:: TO DO ::
After locating the line with "camera: 60 degrees left, 15 degrees up", retype it and every later line exactly, stopping at the end of the records.

+---+

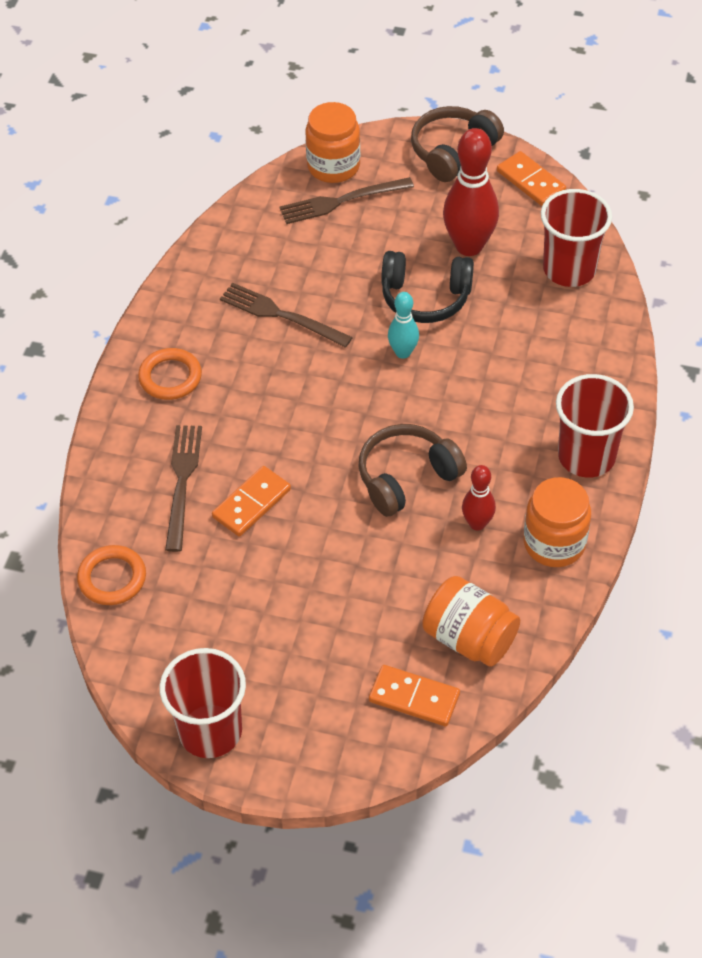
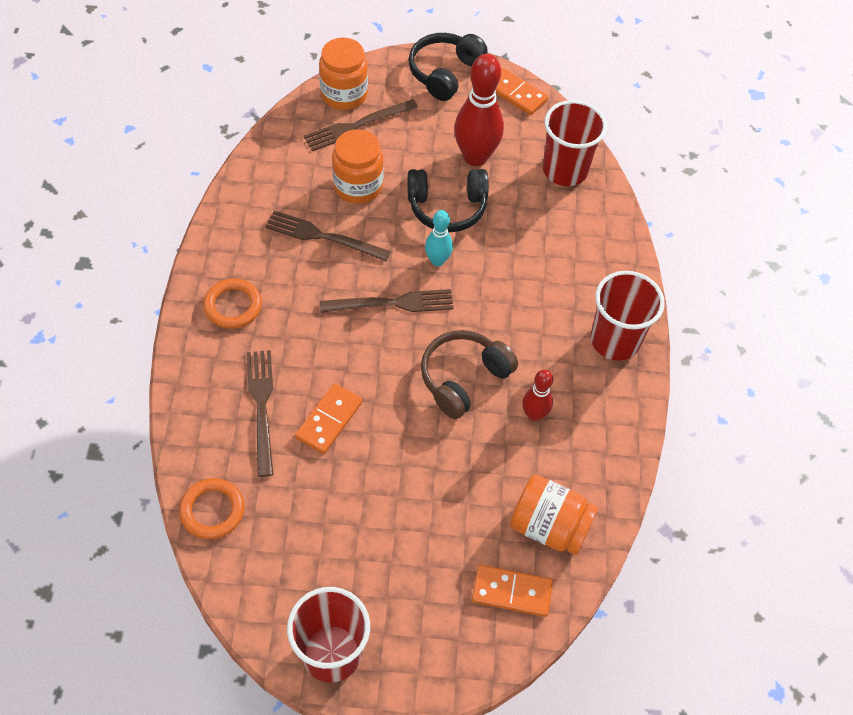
camera: 15 degrees left, 5 degrees up
(345, 392) = (393, 303): none -> brown fork
(452, 151) = (444, 73): brown headphones -> black headphones
(554, 543) = (604, 425): orange jar -> orange jar (358, 186)

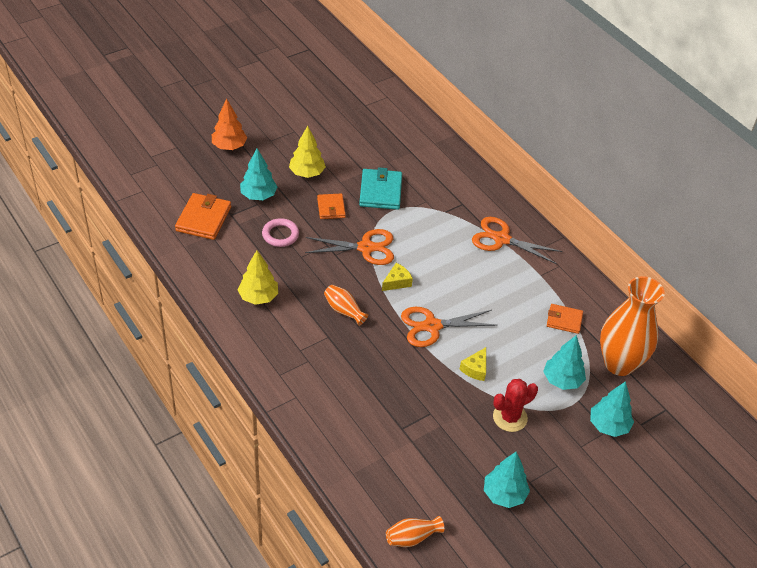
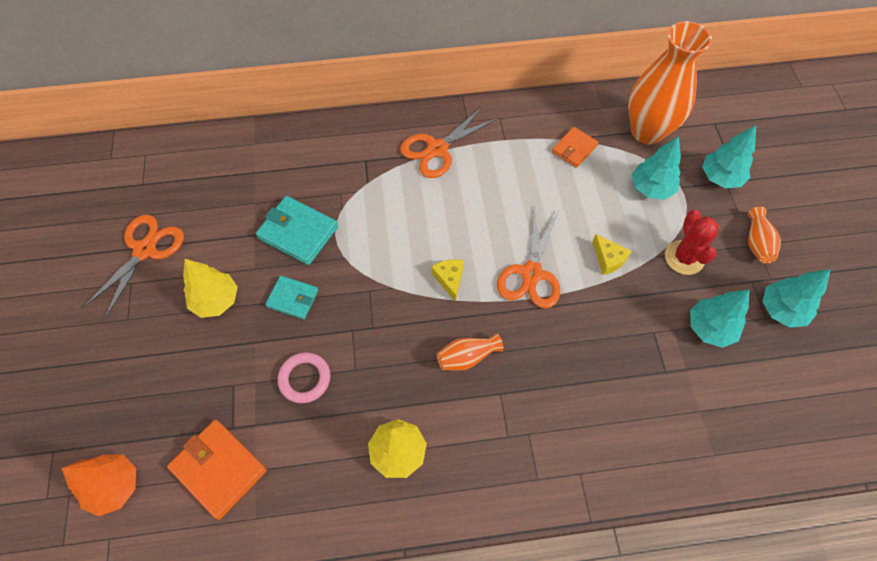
camera: 60 degrees left, 15 degrees up
(229, 146) = (102, 377): orange tree -> orange tree (114, 486)
(258, 195) = (219, 377): turquoise tree -> turquoise tree (709, 328)
(331, 208) = (293, 298): orange wallet -> turquoise wallet
(366, 248) = (379, 288): orange scissors -> orange scissors (145, 250)
(412, 537) = (817, 428): orange vase -> orange vase (757, 243)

+---+

:: EXERCISE SOLUTION ::
camera: 60 degrees left, 15 degrees up
(229, 146) = (102, 377): orange tree -> orange tree (114, 486)
(258, 195) = (219, 377): turquoise tree -> turquoise tree (709, 328)
(331, 208) = (293, 298): orange wallet -> turquoise wallet
(366, 248) = (379, 288): orange scissors -> orange scissors (145, 250)
(412, 537) = (817, 428): orange vase -> orange vase (757, 243)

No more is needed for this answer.